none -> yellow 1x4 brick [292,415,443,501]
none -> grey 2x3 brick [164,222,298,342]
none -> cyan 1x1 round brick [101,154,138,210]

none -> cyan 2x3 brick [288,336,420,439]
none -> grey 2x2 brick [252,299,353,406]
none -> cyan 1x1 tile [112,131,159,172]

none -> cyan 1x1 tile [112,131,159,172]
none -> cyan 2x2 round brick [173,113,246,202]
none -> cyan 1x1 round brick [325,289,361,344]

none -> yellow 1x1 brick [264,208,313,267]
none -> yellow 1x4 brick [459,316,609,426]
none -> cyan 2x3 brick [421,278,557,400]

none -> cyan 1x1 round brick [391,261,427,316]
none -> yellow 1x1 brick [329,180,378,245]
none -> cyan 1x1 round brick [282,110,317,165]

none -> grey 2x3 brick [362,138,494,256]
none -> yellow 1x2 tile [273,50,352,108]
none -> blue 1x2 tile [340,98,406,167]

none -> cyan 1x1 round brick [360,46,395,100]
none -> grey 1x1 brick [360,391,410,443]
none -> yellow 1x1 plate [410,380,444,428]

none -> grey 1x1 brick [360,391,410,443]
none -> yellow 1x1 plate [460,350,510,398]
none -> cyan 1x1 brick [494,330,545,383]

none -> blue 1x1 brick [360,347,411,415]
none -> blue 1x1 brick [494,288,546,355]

#####

TASK STATEMENT -
I need every line of the material that includes "blue", so please copy them out.

ANSWER BELOW -
none -> blue 1x2 tile [340,98,406,167]
none -> blue 1x1 brick [360,347,411,415]
none -> blue 1x1 brick [494,288,546,355]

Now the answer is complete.